▶ _Goal of the exercise_
I would like every record printed again, exactly as shown.

▶ _Information supplied_

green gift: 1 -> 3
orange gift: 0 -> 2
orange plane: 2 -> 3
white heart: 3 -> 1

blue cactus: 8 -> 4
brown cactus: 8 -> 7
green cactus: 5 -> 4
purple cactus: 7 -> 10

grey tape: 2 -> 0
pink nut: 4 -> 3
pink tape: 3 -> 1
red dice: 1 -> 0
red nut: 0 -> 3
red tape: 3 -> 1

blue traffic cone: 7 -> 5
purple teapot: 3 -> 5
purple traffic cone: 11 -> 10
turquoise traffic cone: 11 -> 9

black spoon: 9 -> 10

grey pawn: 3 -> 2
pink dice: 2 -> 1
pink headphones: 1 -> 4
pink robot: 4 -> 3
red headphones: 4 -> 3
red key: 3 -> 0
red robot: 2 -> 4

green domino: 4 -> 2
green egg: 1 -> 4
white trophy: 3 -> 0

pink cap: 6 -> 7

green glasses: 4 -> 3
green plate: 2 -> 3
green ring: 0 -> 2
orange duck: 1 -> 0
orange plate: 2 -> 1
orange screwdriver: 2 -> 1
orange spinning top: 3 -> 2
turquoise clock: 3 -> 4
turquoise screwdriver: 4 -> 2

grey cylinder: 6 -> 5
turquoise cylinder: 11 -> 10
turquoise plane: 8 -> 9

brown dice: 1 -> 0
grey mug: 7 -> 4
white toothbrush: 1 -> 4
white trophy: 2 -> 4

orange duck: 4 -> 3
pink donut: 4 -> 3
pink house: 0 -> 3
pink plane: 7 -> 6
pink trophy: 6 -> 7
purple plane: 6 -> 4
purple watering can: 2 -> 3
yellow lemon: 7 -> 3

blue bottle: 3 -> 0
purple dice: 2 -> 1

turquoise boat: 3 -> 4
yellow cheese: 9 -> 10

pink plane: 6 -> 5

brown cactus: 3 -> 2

▶ _Problem solution_
green gift: 1 -> 3
orange gift: 0 -> 2
orange plane: 2 -> 3
white heart: 3 -> 1

blue cactus: 8 -> 4
brown cactus: 8 -> 7
green cactus: 5 -> 4
purple cactus: 7 -> 10

grey tape: 2 -> 0
pink nut: 4 -> 3
pink tape: 3 -> 1
red dice: 1 -> 0
red nut: 0 -> 3
red tape: 3 -> 1

blue traffic cone: 7 -> 5
purple teapot: 3 -> 5
purple traffic cone: 11 -> 10
turquoise traffic cone: 11 -> 9

black spoon: 9 -> 10

grey pawn: 3 -> 2
pink dice: 2 -> 1
pink headphones: 1 -> 4
pink robot: 4 -> 3
red headphones: 4 -> 3
red key: 3 -> 0
red robot: 2 -> 4

green domino: 4 -> 2
green egg: 1 -> 4
white trophy: 3 -> 0

pink cap: 6 -> 7

green glasses: 4 -> 3
green plate: 2 -> 3
green ring: 0 -> 2
orange duck: 1 -> 0
orange plate: 2 -> 1
orange screwdriver: 2 -> 1
orange spinning top: 3 -> 2
turquoise clock: 3 -> 4
turquoise screwdriver: 4 -> 2

grey cylinder: 6 -> 5
turquoise cylinder: 11 -> 10
turquoise plane: 8 -> 9

brown dice: 1 -> 0
grey mug: 7 -> 4
white toothbrush: 1 -> 4
white trophy: 2 -> 4

orange duck: 4 -> 3
pink donut: 4 -> 3
pink house: 0 -> 3
pink plane: 7 -> 6
pink trophy: 6 -> 7
purple plane: 6 -> 4
purple watering can: 2 -> 3
yellow lemon: 7 -> 3

blue bottle: 3 -> 0
purple dice: 2 -> 1

turquoise boat: 3 -> 4
yellow cheese: 9 -> 10

pink plane: 6 -> 5

brown cactus: 3 -> 2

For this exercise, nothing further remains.